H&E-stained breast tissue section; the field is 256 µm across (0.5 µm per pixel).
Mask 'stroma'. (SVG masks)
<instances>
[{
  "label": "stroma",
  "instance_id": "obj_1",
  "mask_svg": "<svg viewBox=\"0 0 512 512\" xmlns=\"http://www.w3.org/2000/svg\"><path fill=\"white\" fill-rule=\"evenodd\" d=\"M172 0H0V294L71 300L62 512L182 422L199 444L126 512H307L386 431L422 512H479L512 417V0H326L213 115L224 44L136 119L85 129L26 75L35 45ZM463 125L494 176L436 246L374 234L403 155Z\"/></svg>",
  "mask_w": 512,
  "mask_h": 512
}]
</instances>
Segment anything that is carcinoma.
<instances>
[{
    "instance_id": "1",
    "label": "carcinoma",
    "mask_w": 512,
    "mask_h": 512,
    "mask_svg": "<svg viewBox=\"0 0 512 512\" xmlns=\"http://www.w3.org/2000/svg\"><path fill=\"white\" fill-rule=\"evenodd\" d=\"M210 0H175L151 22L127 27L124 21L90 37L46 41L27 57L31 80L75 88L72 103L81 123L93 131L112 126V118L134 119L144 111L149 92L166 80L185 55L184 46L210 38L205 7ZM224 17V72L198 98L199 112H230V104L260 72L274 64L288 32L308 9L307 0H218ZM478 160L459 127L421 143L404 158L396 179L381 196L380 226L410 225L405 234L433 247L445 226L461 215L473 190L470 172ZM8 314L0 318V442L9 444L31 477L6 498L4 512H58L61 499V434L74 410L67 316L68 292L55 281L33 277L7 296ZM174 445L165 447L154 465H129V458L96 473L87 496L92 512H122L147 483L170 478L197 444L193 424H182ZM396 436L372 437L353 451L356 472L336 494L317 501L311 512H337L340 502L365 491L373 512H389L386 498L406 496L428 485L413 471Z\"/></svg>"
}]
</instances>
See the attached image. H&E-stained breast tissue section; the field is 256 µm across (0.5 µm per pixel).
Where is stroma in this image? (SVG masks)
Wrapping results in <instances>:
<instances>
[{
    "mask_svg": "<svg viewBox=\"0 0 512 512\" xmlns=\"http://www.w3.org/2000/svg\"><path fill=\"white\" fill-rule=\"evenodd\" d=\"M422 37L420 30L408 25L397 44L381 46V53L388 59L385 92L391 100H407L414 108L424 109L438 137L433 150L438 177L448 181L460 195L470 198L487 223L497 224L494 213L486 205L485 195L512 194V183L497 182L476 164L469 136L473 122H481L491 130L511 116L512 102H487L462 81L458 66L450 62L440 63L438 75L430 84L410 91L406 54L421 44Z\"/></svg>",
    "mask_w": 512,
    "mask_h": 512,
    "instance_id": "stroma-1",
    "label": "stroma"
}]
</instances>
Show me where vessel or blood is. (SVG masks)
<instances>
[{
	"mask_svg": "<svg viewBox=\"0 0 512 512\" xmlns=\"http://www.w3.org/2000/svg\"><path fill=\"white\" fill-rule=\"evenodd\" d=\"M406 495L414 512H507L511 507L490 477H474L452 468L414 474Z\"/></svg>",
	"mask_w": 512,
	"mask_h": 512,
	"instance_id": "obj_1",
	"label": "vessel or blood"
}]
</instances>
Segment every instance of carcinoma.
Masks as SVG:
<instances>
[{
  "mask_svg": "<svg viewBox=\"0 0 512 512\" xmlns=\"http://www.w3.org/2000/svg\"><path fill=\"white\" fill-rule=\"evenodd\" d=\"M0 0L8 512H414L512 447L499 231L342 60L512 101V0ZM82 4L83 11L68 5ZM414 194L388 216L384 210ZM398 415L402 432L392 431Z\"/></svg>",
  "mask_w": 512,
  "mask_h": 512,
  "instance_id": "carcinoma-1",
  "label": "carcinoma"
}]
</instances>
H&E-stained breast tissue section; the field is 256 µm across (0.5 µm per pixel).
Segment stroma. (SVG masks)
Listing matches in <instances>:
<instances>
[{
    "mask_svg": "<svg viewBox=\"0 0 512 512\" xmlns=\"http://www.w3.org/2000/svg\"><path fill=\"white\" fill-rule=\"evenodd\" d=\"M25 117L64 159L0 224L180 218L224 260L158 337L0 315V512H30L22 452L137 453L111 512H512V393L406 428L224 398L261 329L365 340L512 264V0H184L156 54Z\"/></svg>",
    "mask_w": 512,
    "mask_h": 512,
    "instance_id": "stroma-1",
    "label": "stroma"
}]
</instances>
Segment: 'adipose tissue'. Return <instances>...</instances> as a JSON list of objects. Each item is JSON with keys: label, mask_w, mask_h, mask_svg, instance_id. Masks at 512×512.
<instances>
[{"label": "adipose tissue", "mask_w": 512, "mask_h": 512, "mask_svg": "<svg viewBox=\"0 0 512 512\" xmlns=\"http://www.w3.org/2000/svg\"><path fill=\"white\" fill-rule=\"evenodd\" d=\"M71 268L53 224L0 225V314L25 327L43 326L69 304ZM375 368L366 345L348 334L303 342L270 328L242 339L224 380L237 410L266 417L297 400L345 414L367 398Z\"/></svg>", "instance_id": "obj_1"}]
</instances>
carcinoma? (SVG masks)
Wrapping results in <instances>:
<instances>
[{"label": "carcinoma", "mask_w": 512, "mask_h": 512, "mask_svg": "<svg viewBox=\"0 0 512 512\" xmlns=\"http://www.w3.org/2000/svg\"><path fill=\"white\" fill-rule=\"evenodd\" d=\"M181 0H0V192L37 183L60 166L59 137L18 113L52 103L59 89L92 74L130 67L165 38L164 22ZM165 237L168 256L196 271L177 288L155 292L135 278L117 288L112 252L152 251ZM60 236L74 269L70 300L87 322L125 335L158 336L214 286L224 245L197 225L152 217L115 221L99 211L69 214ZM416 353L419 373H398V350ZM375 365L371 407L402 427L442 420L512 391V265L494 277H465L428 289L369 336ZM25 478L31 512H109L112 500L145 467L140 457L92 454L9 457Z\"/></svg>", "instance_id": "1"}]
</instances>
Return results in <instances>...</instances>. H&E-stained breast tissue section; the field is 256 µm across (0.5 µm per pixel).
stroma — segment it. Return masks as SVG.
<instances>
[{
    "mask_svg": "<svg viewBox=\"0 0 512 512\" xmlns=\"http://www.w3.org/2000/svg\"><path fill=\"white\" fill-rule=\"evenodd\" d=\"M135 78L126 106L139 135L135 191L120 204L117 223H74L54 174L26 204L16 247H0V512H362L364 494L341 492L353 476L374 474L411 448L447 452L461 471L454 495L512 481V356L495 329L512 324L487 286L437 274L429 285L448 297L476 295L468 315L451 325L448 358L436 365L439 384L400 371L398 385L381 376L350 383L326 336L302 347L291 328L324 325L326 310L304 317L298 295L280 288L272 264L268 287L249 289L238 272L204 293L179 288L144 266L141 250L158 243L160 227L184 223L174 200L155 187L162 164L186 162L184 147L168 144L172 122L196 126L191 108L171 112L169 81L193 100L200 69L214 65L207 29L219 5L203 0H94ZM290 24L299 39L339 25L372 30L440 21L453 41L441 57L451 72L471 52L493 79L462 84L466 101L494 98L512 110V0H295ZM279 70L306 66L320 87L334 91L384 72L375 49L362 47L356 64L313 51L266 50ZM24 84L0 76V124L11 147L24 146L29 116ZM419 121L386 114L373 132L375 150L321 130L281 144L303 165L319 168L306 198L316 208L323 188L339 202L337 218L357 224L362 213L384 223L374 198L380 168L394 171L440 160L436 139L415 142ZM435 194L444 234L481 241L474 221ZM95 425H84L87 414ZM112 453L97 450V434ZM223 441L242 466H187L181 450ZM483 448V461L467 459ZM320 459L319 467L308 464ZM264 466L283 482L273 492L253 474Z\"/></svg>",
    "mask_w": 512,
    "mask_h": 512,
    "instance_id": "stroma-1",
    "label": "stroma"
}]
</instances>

-=-=-=-=-

*Written instruction*
Type the material above out again, exactly.

*Task output*
H&E-stained breast tissue section; the field is 256 µm across (0.5 µm per pixel).
Mask 'stroma'. (SVG masks)
<instances>
[{
  "label": "stroma",
  "instance_id": "obj_1",
  "mask_svg": "<svg viewBox=\"0 0 512 512\" xmlns=\"http://www.w3.org/2000/svg\"><path fill=\"white\" fill-rule=\"evenodd\" d=\"M172 0H0V294L71 300L62 512L182 422L199 444L126 512H307L386 431L422 512H479L512 417V0H326L213 115L224 44L136 119L85 129L26 75L35 45ZM463 125L494 176L436 246L374 234L403 155Z\"/></svg>",
  "mask_w": 512,
  "mask_h": 512
}]
</instances>
Segment anything that is carcinoma.
<instances>
[{
    "instance_id": "1",
    "label": "carcinoma",
    "mask_w": 512,
    "mask_h": 512,
    "mask_svg": "<svg viewBox=\"0 0 512 512\" xmlns=\"http://www.w3.org/2000/svg\"><path fill=\"white\" fill-rule=\"evenodd\" d=\"M210 0H175L151 22L127 27L124 21L90 37L46 41L27 57L31 80L75 88L72 103L81 123L93 131L112 126V118L134 119L144 111L149 92L166 80L185 55L184 46L210 38L205 7ZM224 17V72L198 98L199 112H230V104L260 72L274 64L288 32L308 9L307 0H218ZM478 160L459 127L421 143L404 158L396 179L381 196L380 226L410 225L405 234L433 247L445 226L461 215L473 190L470 172ZM8 314L0 318V442L9 444L31 477L6 498L4 512H58L61 499V434L74 410L67 316L68 292L55 281L33 277L7 296ZM174 445L165 447L154 465H129V458L96 473L87 496L92 512H122L147 483L170 478L197 444L193 424H182ZM396 436L372 437L353 451L356 472L336 494L317 501L311 512H337L340 502L365 491L373 512H389L386 498L406 496L428 485L413 471Z\"/></svg>"
}]
</instances>
See the attached image. H&E-stained breast tissue section; the field is 256 µm across (0.5 µm per pixel).
Where is stroma in this image? (SVG masks)
Wrapping results in <instances>:
<instances>
[{
    "mask_svg": "<svg viewBox=\"0 0 512 512\" xmlns=\"http://www.w3.org/2000/svg\"><path fill=\"white\" fill-rule=\"evenodd\" d=\"M422 37L420 30L408 25L397 44L381 46V53L388 59L385 92L391 100H407L414 108L424 109L438 137L433 150L438 177L448 181L460 195L470 198L487 223L497 224L494 213L486 205L485 195L512 194V183L497 182L476 164L469 136L473 122H481L491 130L511 116L512 102H487L462 81L458 66L450 62L440 63L438 75L430 84L410 91L406 54L421 44Z\"/></svg>",
    "mask_w": 512,
    "mask_h": 512,
    "instance_id": "stroma-1",
    "label": "stroma"
}]
</instances>
Show me where vessel or blood is. (SVG masks)
<instances>
[{
	"mask_svg": "<svg viewBox=\"0 0 512 512\" xmlns=\"http://www.w3.org/2000/svg\"><path fill=\"white\" fill-rule=\"evenodd\" d=\"M406 495L414 512H507L511 507L490 477H474L452 468L414 474Z\"/></svg>",
	"mask_w": 512,
	"mask_h": 512,
	"instance_id": "obj_1",
	"label": "vessel or blood"
}]
</instances>
Segment every instance of carcinoma.
Masks as SVG:
<instances>
[{
  "mask_svg": "<svg viewBox=\"0 0 512 512\" xmlns=\"http://www.w3.org/2000/svg\"><path fill=\"white\" fill-rule=\"evenodd\" d=\"M0 0L8 512H414L512 447L499 231L342 60L512 101V0ZM82 4L83 11L68 5ZM414 194L388 216L384 210ZM398 415L402 432L392 431Z\"/></svg>",
  "mask_w": 512,
  "mask_h": 512,
  "instance_id": "carcinoma-1",
  "label": "carcinoma"
}]
</instances>
H&E-stained breast tissue section; the field is 256 µm across (0.5 µm per pixel).
Segment stroma. (SVG masks)
Listing matches in <instances>:
<instances>
[{
    "mask_svg": "<svg viewBox=\"0 0 512 512\" xmlns=\"http://www.w3.org/2000/svg\"><path fill=\"white\" fill-rule=\"evenodd\" d=\"M25 117L64 159L0 224L180 218L224 260L158 337L0 315V512H30L22 452L137 453L111 512H512V393L406 428L224 398L261 329L365 340L512 264V0H184L156 54Z\"/></svg>",
    "mask_w": 512,
    "mask_h": 512,
    "instance_id": "stroma-1",
    "label": "stroma"
}]
</instances>
Segment: 'adipose tissue'. Return <instances>...</instances> as a JSON list of objects. Each item is JSON with keys: label, mask_w, mask_h, mask_svg, instance_id. Masks at 512×512.
<instances>
[{"label": "adipose tissue", "mask_w": 512, "mask_h": 512, "mask_svg": "<svg viewBox=\"0 0 512 512\" xmlns=\"http://www.w3.org/2000/svg\"><path fill=\"white\" fill-rule=\"evenodd\" d=\"M71 268L53 224L0 225V314L25 327L43 326L69 304ZM375 368L366 345L348 334L303 342L270 328L242 339L224 380L237 410L266 417L297 400L345 414L367 398Z\"/></svg>", "instance_id": "obj_1"}]
</instances>
carcinoma? (SVG masks)
Wrapping results in <instances>:
<instances>
[{"label": "carcinoma", "mask_w": 512, "mask_h": 512, "mask_svg": "<svg viewBox=\"0 0 512 512\" xmlns=\"http://www.w3.org/2000/svg\"><path fill=\"white\" fill-rule=\"evenodd\" d=\"M181 0H0V192L37 183L60 166L59 137L18 113L52 103L59 89L92 74L130 67L165 38L164 22ZM165 237L168 256L196 271L177 288L155 292L135 278L117 288L112 252L152 251ZM60 236L74 269L70 300L87 322L125 335L158 336L214 286L224 245L197 225L152 217L115 221L99 211L69 214ZM416 353L419 373H398V350ZM375 365L371 407L402 427L442 420L512 391V265L494 277H465L428 289L369 336ZM25 478L31 512H109L112 500L145 467L140 457L92 454L9 457Z\"/></svg>", "instance_id": "1"}]
</instances>
Return results in <instances>...</instances>. H&E-stained breast tissue section; the field is 256 µm across (0.5 µm per pixel).
stroma — segment it. Return masks as SVG.
<instances>
[{
    "mask_svg": "<svg viewBox=\"0 0 512 512\" xmlns=\"http://www.w3.org/2000/svg\"><path fill=\"white\" fill-rule=\"evenodd\" d=\"M135 78L126 106L139 135L135 191L120 204L117 223H74L54 174L26 204L16 247H0V512H362L364 494L341 492L353 476L374 474L411 448L447 452L461 471L454 495L512 481V356L495 329L512 324L487 286L437 274L429 285L448 297L476 295L468 315L451 325L448 358L436 365L439 384L400 371L398 385L381 376L350 383L326 336L302 347L291 328L324 325L326 310L304 317L298 295L280 288L272 264L268 287L249 289L238 272L204 293L179 288L144 266L141 250L158 243L160 227L184 223L174 200L155 187L162 164L186 162L184 147L168 144L172 122L196 126L191 108L171 112L169 81L193 100L200 69L214 65L207 29L219 5L203 0H94ZM290 24L299 39L339 25L372 30L440 21L453 41L441 57L451 72L471 52L493 79L462 84L466 101L494 98L512 110V0H295ZM279 70L306 66L320 87L334 91L384 72L375 49L362 47L356 64L313 51L266 50ZM24 84L0 76V124L11 147L24 146L29 116ZM419 121L386 114L373 132L375 150L321 130L281 144L303 165L319 168L306 198L316 208L323 188L339 202L337 218L357 224L362 213L384 223L374 198L380 168L394 171L440 160L436 139L415 142ZM435 194L444 234L481 241L474 221ZM95 425H84L87 414ZM112 453L97 450V434ZM223 441L242 466H187L181 450ZM483 448V461L467 459ZM320 459L319 467L308 464ZM264 466L283 482L273 492L253 474Z\"/></svg>",
    "mask_w": 512,
    "mask_h": 512,
    "instance_id": "stroma-1",
    "label": "stroma"
}]
</instances>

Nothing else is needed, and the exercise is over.